What the task asks: Lines from the top of the entries down to the line with "(706, 432) = (807, 235): yellow" must be set down exactly as they stand, with both ends retained.

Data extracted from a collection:

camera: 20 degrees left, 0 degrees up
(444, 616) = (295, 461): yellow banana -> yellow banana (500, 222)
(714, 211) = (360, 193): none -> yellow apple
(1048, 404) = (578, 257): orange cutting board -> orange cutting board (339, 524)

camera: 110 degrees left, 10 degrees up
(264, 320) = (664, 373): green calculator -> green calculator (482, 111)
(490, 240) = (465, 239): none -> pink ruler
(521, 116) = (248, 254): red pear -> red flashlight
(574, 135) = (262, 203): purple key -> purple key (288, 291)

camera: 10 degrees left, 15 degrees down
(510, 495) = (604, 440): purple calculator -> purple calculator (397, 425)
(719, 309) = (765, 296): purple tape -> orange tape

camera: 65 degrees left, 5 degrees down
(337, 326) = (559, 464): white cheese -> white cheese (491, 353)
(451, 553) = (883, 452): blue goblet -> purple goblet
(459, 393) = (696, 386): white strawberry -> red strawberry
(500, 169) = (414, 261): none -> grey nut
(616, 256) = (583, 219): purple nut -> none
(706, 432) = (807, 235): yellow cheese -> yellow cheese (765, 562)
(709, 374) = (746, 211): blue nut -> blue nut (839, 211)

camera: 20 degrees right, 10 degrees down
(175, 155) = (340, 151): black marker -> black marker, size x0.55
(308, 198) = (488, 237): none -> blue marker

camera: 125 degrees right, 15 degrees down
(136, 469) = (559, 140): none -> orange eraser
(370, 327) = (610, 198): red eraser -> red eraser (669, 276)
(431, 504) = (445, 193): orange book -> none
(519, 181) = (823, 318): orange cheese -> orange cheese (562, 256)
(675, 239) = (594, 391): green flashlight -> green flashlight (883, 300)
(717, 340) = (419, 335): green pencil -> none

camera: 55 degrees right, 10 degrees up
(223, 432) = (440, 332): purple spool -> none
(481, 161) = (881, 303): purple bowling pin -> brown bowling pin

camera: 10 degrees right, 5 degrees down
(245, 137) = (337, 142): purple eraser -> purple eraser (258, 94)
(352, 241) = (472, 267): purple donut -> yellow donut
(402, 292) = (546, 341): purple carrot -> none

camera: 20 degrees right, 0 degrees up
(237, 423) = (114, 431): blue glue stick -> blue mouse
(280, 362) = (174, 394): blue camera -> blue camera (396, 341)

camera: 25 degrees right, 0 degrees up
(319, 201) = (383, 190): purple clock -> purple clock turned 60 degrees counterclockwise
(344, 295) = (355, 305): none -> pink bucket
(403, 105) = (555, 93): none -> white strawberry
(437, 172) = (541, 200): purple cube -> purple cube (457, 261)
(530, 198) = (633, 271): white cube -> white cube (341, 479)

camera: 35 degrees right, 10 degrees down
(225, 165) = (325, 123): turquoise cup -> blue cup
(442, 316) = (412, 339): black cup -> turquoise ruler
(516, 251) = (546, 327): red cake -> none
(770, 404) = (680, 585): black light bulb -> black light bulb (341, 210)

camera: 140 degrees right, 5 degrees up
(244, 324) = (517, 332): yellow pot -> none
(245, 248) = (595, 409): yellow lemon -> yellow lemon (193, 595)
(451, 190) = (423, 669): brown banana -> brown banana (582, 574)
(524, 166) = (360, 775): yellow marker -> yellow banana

Problem solution:
camera: 20 degrees left, 0 degrees up
(444, 616) = (295, 461): yellow banana -> yellow banana (500, 222)
(714, 211) = (360, 193): none -> yellow apple
(1048, 404) = (578, 257): orange cutting board -> orange cutting board (339, 524)

camera: 110 degrees left, 10 degrees up
(264, 320) = (664, 373): green calculator -> green calculator (482, 111)
(490, 240) = (465, 239): none -> pink ruler
(521, 116) = (248, 254): red pear -> red flashlight
(574, 135) = (262, 203): purple key -> purple key (288, 291)

camera: 10 degrees left, 15 degrees down
(510, 495) = (604, 440): purple calculator -> purple calculator (397, 425)
(719, 309) = (765, 296): purple tape -> orange tape

camera: 65 degrees left, 5 degrees down
(337, 326) = (559, 464): white cheese -> white cheese (491, 353)
(451, 553) = (883, 452): blue goblet -> purple goblet
(459, 393) = (696, 386): white strawberry -> red strawberry
(500, 169) = (414, 261): none -> grey nut
(616, 256) = (583, 219): purple nut -> none
(706, 432) = (807, 235): yellow cheese -> yellow cheese (765, 562)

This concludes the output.